Segment Start: Material for the task

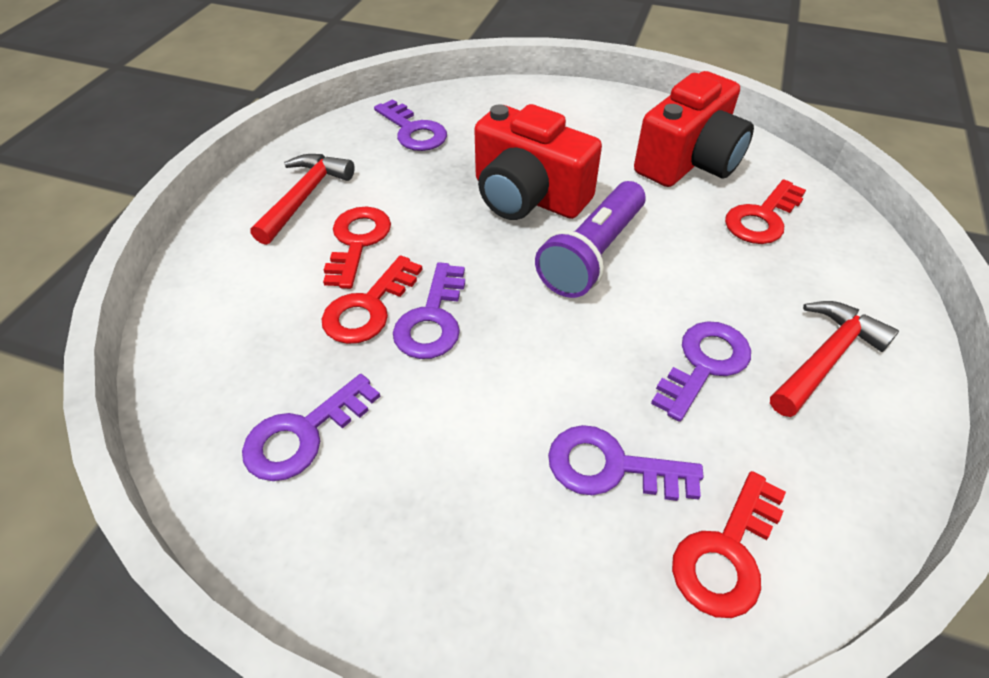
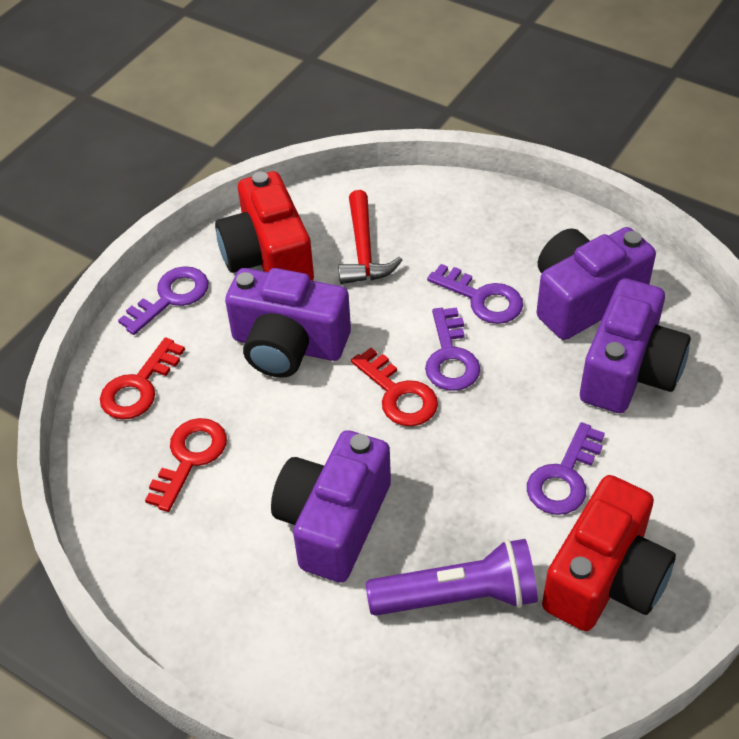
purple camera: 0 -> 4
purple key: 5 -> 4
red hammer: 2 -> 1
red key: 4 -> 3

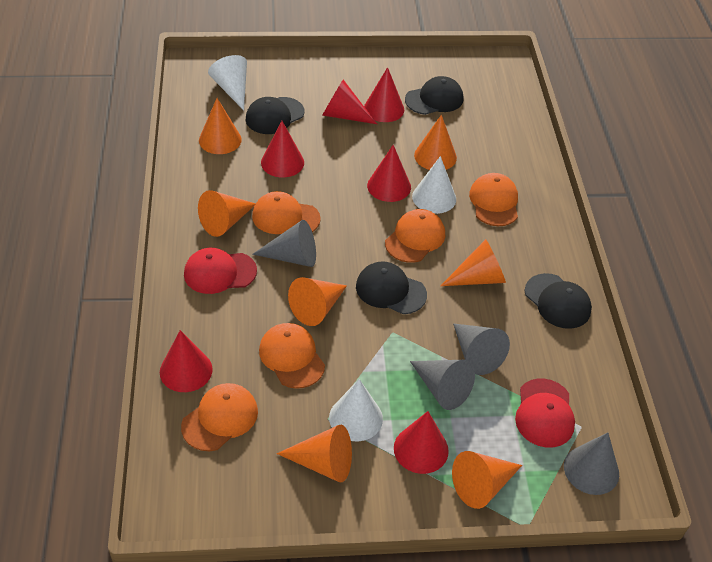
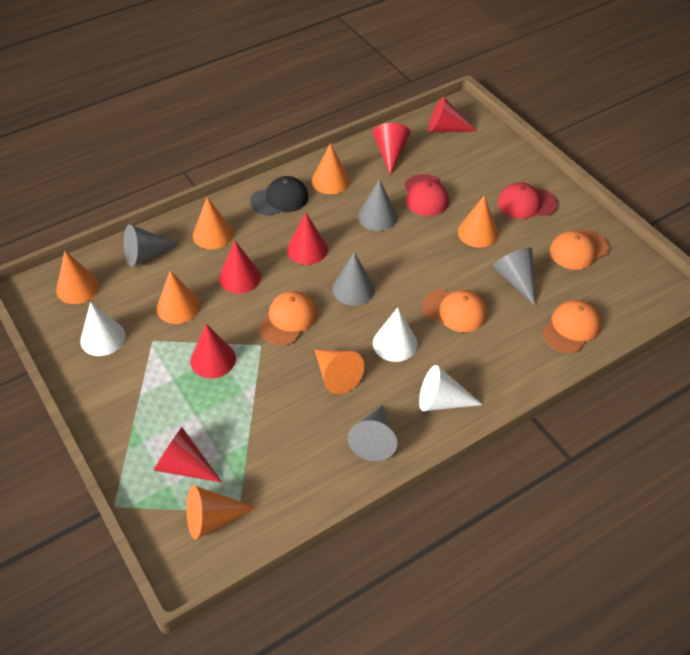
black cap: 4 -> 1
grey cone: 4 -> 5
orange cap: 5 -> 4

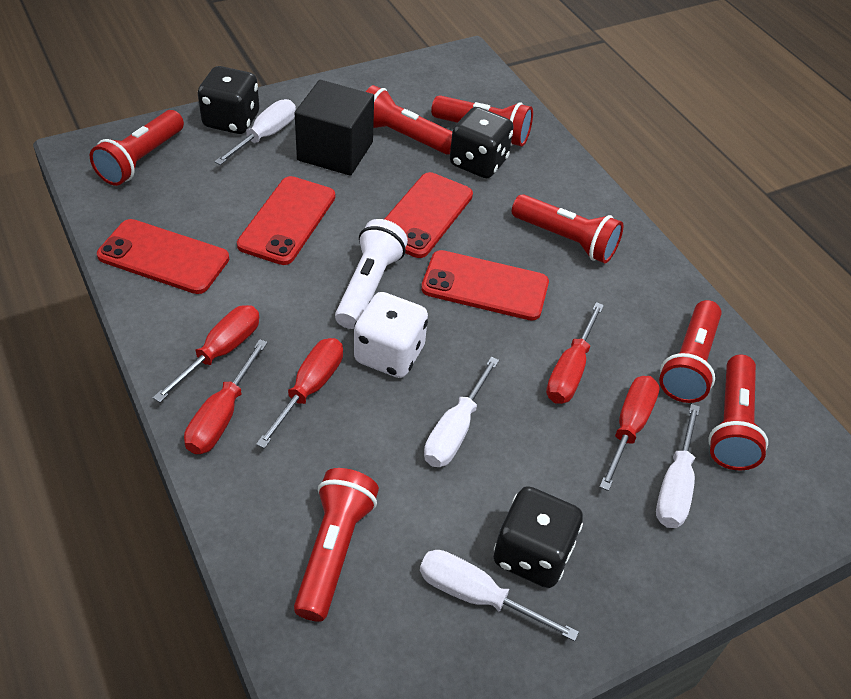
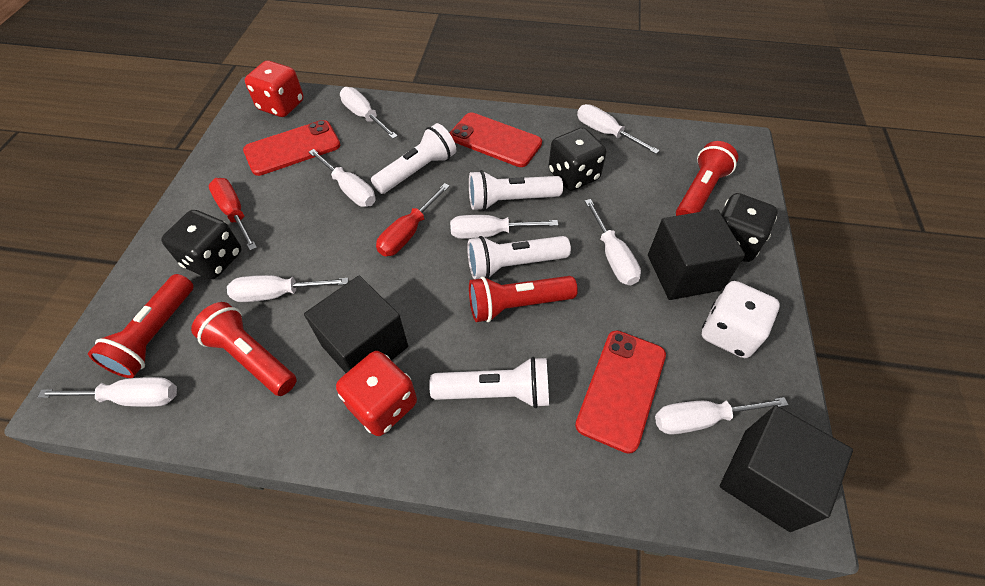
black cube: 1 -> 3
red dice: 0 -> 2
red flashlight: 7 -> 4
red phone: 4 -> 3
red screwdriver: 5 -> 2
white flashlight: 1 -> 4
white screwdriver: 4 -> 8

Segment End: Material for the task

■ What you will do ■
Please say how many lines in the records above contain the word "flashlight". Give the number alone.

■ Finished exercise ■
2